**PROBLEM TO SOLVE:** Gather each line containing the string "spun" from these entries.

[Opening MATERIAL PROVIDED section]

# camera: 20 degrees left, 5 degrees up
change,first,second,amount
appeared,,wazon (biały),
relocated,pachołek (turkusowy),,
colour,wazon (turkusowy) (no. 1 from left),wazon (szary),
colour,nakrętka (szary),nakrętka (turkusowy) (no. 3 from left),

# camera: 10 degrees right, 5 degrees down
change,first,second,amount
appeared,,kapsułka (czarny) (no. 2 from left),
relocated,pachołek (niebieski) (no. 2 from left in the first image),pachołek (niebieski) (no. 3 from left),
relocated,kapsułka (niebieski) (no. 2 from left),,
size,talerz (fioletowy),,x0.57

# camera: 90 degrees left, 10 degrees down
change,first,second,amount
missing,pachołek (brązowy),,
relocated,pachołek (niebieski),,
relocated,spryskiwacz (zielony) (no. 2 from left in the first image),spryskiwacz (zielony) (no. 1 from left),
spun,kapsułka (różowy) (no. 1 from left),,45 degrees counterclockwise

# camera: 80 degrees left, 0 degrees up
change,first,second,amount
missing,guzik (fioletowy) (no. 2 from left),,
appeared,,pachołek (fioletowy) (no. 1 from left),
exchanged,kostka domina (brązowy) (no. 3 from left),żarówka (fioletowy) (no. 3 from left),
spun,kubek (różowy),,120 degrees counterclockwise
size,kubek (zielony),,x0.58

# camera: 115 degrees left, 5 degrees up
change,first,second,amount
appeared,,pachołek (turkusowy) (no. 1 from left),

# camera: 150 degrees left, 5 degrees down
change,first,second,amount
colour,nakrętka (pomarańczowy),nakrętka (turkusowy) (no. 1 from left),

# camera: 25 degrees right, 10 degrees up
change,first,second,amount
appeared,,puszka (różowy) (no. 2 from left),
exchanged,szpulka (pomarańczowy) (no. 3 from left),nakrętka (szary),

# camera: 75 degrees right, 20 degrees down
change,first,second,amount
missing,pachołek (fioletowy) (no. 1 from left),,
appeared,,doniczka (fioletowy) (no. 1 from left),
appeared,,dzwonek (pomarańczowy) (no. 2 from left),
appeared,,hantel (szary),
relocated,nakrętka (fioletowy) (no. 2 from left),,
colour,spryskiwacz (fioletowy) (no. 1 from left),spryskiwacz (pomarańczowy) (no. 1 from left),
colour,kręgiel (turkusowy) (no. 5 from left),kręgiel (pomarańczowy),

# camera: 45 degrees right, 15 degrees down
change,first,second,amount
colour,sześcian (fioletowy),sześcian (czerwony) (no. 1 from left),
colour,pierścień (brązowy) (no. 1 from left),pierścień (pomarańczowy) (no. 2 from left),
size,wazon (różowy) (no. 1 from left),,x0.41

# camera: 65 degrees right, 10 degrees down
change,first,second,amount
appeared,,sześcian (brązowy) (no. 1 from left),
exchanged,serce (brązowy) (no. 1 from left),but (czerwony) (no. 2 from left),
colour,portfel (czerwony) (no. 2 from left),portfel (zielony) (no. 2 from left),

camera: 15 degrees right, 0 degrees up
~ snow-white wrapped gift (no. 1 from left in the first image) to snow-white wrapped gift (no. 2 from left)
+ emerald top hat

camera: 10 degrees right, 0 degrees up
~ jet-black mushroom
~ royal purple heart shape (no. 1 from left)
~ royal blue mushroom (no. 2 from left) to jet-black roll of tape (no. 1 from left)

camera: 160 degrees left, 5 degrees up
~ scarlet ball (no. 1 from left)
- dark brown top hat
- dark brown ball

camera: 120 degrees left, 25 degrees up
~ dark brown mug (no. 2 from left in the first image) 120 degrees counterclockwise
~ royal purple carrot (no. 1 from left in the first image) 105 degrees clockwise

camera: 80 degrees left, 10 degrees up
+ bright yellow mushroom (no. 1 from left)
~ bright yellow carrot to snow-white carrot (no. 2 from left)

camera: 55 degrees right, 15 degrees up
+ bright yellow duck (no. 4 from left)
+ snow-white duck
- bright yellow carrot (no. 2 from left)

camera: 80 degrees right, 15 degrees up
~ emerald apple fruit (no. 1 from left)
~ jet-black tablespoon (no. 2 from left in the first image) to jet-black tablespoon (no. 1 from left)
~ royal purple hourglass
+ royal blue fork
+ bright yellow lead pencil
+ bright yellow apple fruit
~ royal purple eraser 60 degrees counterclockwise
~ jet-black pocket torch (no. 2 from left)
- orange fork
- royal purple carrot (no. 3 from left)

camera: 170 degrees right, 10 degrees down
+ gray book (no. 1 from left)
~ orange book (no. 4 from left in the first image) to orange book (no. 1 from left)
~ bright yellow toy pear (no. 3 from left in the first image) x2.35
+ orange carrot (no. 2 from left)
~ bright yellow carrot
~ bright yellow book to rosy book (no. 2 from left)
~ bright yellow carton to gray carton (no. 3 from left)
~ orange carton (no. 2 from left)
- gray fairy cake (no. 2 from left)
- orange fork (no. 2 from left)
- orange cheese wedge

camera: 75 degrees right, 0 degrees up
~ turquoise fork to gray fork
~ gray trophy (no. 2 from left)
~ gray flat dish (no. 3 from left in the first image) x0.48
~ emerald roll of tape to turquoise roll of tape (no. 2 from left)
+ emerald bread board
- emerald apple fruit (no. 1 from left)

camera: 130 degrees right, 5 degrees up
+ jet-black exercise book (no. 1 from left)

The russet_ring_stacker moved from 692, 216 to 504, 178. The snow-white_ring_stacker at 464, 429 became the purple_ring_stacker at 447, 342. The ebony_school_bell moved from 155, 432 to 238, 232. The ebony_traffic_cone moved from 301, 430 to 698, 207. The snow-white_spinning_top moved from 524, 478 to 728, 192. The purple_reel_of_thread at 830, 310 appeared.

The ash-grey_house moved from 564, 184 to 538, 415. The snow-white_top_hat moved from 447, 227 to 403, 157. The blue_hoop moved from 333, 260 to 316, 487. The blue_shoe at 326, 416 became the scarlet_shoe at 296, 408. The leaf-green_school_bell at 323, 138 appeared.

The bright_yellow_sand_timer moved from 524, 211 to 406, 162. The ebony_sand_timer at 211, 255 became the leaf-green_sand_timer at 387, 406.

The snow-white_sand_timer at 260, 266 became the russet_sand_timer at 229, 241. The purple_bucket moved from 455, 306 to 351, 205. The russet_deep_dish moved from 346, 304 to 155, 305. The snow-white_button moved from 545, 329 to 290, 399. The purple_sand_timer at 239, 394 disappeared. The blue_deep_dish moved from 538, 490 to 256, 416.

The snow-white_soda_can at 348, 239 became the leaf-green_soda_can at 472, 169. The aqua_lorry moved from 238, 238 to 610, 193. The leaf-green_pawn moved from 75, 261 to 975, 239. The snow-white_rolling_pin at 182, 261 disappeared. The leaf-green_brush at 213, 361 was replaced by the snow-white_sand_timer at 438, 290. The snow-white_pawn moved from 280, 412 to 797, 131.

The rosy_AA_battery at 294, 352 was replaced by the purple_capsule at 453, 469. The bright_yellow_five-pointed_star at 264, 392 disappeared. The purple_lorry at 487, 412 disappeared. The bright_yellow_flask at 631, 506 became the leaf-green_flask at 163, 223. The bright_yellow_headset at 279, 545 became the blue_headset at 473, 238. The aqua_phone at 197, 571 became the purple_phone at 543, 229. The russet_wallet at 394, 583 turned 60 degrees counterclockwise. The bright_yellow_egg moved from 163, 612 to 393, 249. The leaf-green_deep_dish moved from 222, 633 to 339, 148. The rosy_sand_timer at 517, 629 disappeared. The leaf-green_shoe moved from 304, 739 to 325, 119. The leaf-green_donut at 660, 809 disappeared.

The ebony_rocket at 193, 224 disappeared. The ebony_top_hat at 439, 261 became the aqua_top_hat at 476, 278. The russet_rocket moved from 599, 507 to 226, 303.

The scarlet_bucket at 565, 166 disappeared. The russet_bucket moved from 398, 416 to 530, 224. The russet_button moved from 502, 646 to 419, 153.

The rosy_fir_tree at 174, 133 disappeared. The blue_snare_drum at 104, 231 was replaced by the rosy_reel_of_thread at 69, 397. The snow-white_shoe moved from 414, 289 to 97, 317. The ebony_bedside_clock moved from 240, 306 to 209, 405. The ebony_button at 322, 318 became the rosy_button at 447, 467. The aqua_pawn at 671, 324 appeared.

[Closing MATERIAL PROVIDED section]

**RESULT OF THIS TASK:**
spun,kapsułka (różowy) (no. 1 from left),,45 degrees counterclockwise
spun,kubek (różowy),,120 degrees counterclockwise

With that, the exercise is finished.